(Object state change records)
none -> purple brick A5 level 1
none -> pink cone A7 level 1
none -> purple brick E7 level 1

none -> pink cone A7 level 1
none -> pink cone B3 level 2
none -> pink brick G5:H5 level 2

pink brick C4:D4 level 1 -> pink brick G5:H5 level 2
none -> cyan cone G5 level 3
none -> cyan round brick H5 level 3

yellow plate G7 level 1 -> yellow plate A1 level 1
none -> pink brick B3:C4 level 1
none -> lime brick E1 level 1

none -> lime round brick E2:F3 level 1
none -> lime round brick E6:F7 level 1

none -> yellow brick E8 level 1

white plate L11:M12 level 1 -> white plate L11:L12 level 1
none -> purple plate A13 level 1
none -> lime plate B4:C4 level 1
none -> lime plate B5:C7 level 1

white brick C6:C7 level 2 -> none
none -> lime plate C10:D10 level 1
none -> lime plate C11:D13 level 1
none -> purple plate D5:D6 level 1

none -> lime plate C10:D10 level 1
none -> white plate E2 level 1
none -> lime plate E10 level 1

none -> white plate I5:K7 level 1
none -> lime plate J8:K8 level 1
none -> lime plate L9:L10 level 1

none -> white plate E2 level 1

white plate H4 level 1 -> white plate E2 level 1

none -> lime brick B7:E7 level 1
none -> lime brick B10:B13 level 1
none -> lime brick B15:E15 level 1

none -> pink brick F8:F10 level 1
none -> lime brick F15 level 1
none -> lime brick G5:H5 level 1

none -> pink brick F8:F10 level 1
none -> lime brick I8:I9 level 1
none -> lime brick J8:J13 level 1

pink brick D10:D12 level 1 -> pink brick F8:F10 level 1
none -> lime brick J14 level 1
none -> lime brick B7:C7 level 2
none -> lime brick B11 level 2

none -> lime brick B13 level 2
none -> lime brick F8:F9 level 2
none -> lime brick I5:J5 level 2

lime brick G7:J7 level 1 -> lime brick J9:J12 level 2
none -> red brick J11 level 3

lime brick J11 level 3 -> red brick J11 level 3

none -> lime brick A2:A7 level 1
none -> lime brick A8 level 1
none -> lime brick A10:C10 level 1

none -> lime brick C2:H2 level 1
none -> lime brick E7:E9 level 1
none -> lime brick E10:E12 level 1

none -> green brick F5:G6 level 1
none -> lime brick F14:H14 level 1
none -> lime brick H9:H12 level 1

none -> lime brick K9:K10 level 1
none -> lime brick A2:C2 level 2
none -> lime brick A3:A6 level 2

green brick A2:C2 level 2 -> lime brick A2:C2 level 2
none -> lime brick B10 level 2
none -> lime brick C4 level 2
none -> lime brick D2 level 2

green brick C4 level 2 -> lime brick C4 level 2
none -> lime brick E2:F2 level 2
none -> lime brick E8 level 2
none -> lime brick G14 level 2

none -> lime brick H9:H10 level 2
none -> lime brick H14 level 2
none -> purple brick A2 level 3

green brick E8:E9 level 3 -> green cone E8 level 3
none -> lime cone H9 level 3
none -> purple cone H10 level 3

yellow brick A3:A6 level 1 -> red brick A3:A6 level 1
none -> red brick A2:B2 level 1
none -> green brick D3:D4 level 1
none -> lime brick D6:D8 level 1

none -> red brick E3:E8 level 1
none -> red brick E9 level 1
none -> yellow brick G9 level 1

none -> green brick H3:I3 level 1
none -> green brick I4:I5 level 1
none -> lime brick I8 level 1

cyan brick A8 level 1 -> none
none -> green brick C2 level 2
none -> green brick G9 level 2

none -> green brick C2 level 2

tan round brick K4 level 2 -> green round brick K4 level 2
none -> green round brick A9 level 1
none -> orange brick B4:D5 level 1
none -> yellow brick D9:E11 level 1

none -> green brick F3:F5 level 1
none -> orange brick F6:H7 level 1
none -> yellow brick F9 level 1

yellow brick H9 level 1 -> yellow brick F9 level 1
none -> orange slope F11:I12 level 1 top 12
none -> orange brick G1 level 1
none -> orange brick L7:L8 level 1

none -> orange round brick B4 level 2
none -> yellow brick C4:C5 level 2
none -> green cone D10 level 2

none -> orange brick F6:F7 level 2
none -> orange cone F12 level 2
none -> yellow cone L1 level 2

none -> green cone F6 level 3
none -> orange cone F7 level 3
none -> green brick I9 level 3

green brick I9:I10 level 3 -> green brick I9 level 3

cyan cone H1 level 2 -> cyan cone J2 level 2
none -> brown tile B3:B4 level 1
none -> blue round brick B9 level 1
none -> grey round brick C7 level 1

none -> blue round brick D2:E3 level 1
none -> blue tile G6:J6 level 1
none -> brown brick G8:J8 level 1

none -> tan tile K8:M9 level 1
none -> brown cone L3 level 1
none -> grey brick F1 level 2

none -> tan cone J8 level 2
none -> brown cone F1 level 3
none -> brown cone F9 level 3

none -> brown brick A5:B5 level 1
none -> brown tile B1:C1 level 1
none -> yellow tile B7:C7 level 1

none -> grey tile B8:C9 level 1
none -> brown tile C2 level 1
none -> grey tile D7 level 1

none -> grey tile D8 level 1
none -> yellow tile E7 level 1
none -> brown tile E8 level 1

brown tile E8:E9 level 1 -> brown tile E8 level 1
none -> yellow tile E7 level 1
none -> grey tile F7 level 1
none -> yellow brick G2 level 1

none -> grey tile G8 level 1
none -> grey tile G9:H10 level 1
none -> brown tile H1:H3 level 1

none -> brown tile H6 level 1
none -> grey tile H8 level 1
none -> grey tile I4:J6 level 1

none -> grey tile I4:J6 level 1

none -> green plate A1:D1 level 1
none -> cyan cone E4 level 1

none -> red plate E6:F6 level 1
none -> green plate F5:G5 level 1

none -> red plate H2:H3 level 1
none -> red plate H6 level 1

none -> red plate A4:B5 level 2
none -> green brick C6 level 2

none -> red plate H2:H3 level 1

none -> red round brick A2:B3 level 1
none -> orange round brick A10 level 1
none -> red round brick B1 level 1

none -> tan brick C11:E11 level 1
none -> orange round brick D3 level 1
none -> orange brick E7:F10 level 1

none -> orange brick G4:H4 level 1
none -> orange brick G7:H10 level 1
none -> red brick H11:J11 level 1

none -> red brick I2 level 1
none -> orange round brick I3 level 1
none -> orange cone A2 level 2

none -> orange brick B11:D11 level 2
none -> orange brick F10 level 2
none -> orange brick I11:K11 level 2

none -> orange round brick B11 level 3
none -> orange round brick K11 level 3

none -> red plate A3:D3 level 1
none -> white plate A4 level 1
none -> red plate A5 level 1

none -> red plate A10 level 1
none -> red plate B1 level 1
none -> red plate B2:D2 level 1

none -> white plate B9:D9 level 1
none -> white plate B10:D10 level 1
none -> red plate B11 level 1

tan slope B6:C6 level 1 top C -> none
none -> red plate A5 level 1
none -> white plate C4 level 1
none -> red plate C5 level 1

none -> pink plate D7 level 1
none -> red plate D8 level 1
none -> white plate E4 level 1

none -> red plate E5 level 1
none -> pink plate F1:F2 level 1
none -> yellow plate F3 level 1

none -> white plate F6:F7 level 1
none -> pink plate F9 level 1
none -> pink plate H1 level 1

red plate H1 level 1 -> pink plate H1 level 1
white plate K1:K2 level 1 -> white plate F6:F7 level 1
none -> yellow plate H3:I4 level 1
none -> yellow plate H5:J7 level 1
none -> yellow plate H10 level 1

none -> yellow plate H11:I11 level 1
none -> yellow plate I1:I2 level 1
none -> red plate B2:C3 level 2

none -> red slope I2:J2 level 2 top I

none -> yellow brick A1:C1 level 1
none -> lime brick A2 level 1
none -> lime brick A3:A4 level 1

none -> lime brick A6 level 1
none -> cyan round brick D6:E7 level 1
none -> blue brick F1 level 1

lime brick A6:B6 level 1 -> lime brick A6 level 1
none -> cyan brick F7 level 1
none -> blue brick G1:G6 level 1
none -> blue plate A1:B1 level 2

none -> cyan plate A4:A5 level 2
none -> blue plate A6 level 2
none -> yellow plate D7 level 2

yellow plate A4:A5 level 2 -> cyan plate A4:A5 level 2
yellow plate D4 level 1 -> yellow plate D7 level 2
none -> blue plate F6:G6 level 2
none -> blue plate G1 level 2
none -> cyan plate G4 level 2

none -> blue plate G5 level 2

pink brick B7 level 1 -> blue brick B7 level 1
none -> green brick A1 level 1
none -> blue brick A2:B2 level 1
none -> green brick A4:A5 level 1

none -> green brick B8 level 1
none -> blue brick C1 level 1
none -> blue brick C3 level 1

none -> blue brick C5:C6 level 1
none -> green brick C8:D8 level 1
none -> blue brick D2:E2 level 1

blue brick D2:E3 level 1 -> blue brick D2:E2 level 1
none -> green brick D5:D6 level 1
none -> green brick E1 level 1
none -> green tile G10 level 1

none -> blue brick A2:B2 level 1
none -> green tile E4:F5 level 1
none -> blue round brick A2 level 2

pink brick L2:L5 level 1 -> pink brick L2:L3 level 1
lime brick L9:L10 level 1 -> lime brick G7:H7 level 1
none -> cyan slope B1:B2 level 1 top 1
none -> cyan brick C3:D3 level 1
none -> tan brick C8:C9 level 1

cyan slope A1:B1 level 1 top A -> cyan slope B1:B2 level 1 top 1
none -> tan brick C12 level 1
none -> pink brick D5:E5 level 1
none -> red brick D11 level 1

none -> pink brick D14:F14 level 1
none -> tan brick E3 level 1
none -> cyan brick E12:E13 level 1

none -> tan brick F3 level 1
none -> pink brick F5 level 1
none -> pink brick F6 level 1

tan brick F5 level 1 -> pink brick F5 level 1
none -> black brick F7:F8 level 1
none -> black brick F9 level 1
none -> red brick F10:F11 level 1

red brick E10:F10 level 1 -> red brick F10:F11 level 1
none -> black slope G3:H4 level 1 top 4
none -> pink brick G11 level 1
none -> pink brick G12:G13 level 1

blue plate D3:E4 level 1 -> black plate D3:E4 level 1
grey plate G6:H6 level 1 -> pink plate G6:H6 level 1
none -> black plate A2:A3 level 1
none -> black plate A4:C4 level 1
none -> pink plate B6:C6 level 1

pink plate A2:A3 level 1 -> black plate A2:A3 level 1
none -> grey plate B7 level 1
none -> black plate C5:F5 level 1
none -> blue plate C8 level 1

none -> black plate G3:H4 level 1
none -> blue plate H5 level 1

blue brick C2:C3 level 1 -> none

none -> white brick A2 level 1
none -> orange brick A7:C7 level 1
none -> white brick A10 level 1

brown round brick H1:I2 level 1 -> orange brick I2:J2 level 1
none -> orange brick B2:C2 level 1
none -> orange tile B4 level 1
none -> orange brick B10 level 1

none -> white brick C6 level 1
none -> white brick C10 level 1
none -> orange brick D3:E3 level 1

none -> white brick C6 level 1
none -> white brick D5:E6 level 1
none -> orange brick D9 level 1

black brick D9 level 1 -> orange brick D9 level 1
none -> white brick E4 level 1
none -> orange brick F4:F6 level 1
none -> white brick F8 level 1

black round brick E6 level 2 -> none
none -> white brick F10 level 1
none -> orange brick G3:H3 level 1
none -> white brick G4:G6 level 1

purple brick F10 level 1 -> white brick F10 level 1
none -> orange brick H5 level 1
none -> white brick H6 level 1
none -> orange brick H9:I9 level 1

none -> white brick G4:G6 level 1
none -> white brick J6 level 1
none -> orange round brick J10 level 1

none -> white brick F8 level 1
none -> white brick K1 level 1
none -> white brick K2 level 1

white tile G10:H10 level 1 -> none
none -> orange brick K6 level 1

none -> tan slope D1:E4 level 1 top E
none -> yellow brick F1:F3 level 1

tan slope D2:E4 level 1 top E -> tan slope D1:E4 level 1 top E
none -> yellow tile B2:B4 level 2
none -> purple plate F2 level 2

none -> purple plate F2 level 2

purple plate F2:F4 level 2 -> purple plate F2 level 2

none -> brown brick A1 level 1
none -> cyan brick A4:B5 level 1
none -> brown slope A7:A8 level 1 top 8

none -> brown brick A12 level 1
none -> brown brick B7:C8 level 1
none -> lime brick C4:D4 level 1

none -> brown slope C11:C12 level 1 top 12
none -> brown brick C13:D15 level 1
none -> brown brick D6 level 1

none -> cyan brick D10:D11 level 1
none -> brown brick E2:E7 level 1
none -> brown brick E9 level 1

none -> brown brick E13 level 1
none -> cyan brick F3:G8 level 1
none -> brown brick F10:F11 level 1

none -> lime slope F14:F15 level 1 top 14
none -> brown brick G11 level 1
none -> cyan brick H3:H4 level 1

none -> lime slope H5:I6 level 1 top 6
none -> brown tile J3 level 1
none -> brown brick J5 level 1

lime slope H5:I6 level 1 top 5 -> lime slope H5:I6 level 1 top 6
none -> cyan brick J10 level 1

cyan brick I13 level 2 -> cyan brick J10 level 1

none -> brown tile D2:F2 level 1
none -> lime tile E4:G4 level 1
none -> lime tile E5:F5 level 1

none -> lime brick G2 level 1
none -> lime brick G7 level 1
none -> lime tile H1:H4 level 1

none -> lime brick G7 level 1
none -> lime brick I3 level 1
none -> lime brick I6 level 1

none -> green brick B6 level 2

Exercise prompt:
The expected answer is a copy of every line in the entries that holds the word "black".

Solution to the problem:
none -> black brick F7:F8 level 1
none -> black brick F9 level 1
none -> black slope G3:H4 level 1 top 4
blue plate D3:E4 level 1 -> black plate D3:E4 level 1
none -> black plate A2:A3 level 1
none -> black plate A4:C4 level 1
pink plate A2:A3 level 1 -> black plate A2:A3 level 1
none -> black plate C5:F5 level 1
none -> black plate G3:H4 level 1
black brick D9 level 1 -> orange brick D9 level 1
black round brick E6 level 2 -> none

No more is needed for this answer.